(Records drawn from a dataset)
──────
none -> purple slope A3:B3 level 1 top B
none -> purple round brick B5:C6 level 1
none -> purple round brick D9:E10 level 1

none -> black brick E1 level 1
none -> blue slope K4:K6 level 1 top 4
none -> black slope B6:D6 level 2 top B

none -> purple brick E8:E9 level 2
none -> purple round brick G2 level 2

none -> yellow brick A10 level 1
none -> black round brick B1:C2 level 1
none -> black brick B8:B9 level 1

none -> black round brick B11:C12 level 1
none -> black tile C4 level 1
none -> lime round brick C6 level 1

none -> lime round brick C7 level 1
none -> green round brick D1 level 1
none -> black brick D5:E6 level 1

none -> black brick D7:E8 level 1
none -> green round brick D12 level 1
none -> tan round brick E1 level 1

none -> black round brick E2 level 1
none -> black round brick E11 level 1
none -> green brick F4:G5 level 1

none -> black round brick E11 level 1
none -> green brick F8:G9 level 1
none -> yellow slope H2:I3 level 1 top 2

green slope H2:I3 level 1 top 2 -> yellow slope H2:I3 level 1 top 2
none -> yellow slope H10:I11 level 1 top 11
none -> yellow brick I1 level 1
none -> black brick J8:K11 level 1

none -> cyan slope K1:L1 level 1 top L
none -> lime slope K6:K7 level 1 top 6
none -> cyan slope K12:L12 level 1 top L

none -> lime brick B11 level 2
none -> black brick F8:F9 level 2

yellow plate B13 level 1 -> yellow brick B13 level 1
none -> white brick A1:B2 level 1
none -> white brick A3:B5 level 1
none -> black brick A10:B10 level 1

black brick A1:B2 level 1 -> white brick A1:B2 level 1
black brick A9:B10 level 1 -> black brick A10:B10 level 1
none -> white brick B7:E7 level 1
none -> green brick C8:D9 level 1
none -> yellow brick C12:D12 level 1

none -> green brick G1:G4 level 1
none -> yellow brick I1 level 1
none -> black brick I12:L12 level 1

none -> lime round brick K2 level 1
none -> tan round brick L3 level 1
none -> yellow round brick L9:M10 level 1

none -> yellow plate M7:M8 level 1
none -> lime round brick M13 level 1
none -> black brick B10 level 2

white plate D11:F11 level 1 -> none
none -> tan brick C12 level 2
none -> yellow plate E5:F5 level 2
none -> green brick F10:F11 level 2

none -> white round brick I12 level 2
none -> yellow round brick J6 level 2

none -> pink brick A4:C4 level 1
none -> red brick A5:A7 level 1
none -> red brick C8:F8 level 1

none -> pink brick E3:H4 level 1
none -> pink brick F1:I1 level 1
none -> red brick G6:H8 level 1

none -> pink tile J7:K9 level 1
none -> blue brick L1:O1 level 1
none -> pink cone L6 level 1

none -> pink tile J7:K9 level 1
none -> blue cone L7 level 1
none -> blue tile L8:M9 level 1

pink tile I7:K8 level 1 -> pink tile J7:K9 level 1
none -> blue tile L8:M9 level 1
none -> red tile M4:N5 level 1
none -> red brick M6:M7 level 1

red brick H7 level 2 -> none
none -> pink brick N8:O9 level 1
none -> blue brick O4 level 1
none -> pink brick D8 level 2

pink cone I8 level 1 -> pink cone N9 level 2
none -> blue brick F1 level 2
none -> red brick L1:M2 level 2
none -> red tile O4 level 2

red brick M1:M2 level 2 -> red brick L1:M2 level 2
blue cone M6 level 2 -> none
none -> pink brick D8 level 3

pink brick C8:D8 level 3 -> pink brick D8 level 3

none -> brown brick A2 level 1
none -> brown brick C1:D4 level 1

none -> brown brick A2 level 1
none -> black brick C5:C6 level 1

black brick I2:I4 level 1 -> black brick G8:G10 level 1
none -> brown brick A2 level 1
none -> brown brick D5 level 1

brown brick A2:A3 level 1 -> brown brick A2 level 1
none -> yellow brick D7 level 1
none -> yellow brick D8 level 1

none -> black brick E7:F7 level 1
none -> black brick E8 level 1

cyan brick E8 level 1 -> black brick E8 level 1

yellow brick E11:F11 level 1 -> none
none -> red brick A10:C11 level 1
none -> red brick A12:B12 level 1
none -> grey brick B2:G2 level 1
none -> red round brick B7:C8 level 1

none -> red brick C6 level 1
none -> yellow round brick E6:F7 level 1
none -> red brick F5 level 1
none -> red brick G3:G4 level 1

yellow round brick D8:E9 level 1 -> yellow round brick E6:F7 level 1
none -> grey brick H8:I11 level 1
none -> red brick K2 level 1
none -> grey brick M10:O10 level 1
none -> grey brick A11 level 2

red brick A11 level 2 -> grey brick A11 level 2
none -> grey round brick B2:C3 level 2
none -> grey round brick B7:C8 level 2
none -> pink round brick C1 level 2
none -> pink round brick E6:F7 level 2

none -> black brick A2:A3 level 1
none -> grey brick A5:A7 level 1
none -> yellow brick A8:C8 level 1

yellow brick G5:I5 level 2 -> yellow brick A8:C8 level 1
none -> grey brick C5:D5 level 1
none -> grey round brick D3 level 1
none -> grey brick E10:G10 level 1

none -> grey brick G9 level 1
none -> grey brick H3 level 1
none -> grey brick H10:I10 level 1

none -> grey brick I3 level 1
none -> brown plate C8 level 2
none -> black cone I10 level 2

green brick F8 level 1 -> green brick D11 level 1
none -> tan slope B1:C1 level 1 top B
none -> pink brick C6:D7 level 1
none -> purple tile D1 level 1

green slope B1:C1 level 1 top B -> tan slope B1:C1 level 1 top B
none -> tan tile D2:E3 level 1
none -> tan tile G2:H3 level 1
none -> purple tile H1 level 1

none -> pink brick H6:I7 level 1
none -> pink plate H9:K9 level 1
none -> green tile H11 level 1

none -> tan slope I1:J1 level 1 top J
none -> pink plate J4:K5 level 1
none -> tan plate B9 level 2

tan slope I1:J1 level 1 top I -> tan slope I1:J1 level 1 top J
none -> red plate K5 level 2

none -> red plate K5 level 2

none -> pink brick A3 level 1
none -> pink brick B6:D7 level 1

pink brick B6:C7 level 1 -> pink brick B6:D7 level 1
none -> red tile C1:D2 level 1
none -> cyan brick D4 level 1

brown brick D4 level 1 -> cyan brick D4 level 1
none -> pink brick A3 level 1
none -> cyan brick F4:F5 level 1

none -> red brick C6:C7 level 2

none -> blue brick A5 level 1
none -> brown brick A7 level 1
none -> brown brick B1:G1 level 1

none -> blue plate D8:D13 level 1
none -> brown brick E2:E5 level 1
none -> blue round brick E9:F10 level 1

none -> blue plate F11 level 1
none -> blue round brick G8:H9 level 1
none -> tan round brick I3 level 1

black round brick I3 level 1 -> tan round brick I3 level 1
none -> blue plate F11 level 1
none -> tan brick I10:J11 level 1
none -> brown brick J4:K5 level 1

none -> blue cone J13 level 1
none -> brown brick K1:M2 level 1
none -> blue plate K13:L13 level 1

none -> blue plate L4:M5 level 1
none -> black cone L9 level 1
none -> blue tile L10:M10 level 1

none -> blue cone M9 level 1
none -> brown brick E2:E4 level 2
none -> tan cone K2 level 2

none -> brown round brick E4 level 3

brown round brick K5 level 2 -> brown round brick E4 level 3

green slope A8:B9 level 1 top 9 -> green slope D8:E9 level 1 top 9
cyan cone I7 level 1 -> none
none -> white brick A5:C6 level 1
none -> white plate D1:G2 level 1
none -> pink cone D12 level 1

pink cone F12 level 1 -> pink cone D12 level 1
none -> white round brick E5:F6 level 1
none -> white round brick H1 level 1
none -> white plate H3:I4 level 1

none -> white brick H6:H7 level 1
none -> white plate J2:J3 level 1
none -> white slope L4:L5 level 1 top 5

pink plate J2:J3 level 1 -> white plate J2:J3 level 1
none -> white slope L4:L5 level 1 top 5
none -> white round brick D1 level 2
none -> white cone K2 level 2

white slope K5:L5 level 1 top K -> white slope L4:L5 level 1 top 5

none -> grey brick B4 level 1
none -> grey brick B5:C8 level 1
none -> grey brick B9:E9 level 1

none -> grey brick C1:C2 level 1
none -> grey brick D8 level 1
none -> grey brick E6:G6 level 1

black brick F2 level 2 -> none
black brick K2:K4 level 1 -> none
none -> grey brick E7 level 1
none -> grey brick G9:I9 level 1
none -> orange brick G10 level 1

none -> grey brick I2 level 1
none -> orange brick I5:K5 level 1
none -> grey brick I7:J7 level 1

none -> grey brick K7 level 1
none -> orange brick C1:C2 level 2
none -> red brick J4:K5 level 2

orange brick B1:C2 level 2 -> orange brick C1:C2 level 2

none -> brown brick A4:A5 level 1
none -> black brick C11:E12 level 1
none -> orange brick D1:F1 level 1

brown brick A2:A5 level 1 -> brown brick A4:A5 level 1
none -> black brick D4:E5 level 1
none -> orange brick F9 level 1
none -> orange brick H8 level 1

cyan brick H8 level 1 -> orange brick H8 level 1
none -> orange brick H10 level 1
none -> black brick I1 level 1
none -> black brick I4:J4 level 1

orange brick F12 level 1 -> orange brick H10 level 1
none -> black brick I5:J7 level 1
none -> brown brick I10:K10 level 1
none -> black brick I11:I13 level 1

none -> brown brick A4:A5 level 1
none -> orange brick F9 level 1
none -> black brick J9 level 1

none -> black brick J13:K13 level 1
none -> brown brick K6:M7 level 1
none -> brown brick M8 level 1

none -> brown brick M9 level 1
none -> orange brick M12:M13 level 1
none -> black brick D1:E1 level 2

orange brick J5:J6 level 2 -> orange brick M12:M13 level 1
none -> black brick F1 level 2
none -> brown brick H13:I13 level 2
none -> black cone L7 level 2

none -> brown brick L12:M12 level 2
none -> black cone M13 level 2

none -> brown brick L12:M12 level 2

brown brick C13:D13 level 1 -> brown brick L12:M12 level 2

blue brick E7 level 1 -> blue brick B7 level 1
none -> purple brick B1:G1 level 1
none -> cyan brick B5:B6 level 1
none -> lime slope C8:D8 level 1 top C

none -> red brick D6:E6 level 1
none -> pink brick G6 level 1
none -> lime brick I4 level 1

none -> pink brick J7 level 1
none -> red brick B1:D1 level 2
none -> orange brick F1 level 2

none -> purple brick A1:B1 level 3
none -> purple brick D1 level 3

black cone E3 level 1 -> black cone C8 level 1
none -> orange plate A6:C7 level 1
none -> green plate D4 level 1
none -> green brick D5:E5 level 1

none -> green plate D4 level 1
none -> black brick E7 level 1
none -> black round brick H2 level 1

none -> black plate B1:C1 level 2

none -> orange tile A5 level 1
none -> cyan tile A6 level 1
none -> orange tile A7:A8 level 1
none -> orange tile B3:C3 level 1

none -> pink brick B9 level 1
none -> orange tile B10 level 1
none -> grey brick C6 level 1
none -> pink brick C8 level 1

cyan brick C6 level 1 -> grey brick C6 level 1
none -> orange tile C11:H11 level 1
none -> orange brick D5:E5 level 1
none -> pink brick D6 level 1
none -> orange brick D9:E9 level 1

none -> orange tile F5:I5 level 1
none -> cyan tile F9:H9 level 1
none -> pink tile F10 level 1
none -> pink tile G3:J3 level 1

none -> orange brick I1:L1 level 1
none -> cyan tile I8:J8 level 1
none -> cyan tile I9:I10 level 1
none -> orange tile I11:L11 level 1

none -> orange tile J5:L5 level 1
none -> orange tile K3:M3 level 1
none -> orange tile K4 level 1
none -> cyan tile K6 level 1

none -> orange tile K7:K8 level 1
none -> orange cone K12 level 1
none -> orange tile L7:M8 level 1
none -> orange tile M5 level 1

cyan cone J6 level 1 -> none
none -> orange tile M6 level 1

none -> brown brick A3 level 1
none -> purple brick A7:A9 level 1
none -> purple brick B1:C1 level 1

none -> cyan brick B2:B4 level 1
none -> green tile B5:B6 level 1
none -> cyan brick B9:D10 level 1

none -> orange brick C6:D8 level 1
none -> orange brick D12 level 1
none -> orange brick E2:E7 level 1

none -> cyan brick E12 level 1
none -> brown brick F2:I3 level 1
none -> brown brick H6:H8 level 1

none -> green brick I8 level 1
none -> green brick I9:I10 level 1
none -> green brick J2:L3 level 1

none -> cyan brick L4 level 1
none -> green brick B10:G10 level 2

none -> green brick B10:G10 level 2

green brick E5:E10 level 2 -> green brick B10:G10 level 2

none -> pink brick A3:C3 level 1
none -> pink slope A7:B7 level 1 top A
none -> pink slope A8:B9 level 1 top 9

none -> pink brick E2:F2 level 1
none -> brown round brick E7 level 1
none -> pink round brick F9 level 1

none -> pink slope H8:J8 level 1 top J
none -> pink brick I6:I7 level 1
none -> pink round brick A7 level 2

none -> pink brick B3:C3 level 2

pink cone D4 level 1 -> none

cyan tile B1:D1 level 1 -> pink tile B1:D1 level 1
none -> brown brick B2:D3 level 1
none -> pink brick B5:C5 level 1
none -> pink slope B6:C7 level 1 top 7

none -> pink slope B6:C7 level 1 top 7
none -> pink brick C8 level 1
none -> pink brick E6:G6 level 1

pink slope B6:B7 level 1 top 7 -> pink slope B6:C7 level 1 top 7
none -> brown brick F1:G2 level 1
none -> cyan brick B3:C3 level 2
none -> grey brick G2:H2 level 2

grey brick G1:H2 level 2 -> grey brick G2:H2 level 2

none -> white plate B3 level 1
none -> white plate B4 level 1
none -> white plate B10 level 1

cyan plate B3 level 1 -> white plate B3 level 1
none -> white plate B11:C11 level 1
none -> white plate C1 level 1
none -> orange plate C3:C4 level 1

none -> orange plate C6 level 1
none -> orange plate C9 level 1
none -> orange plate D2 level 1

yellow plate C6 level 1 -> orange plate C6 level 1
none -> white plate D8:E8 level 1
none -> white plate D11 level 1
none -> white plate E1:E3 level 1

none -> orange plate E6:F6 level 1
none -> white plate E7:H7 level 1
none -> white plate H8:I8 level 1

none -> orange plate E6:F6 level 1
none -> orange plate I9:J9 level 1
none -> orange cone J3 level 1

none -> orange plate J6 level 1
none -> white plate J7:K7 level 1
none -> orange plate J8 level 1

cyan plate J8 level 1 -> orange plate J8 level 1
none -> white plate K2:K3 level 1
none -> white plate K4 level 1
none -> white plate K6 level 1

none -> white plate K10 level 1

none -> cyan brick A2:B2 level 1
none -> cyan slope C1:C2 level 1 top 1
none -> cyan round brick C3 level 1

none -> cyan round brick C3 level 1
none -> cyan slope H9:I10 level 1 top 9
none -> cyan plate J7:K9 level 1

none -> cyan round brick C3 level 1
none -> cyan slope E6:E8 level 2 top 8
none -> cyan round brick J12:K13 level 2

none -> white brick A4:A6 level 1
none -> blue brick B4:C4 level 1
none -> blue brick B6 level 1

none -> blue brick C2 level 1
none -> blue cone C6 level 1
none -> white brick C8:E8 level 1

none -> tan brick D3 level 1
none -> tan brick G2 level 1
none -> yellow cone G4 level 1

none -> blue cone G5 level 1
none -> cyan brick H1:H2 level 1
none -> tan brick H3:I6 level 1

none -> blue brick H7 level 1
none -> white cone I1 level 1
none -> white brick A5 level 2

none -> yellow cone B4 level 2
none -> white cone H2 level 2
──────
[Your task]: In the entries above, find the line holding "none -> orange plate A6:C7 level 1" and the line holding "none -> green tile B5:B6 level 1"; print both of them and every line between, exactly, and nothing else.

[Solution for this exercise]:
none -> orange plate A6:C7 level 1
none -> green plate D4 level 1
none -> green brick D5:E5 level 1

none -> green plate D4 level 1
none -> black brick E7 level 1
none -> black round brick H2 level 1

none -> black plate B1:C1 level 2

none -> orange tile A5 level 1
none -> cyan tile A6 level 1
none -> orange tile A7:A8 level 1
none -> orange tile B3:C3 level 1

none -> pink brick B9 level 1
none -> orange tile B10 level 1
none -> grey brick C6 level 1
none -> pink brick C8 level 1

cyan brick C6 level 1 -> grey brick C6 level 1
none -> orange tile C11:H11 level 1
none -> orange brick D5:E5 level 1
none -> pink brick D6 level 1
none -> orange brick D9:E9 level 1

none -> orange tile F5:I5 level 1
none -> cyan tile F9:H9 level 1
none -> pink tile F10 level 1
none -> pink tile G3:J3 level 1

none -> orange brick I1:L1 level 1
none -> cyan tile I8:J8 level 1
none -> cyan tile I9:I10 level 1
none -> orange tile I11:L11 level 1

none -> orange tile J5:L5 level 1
none -> orange tile K3:M3 level 1
none -> orange tile K4 level 1
none -> cyan tile K6 level 1

none -> orange tile K7:K8 level 1
none -> orange cone K12 level 1
none -> orange tile L7:M8 level 1
none -> orange tile M5 level 1

cyan cone J6 level 1 -> none
none -> orange tile M6 level 1

none -> brown brick A3 level 1
none -> purple brick A7:A9 level 1
none -> purple brick B1:C1 level 1

none -> cyan brick B2:B4 level 1
none -> green tile B5:B6 level 1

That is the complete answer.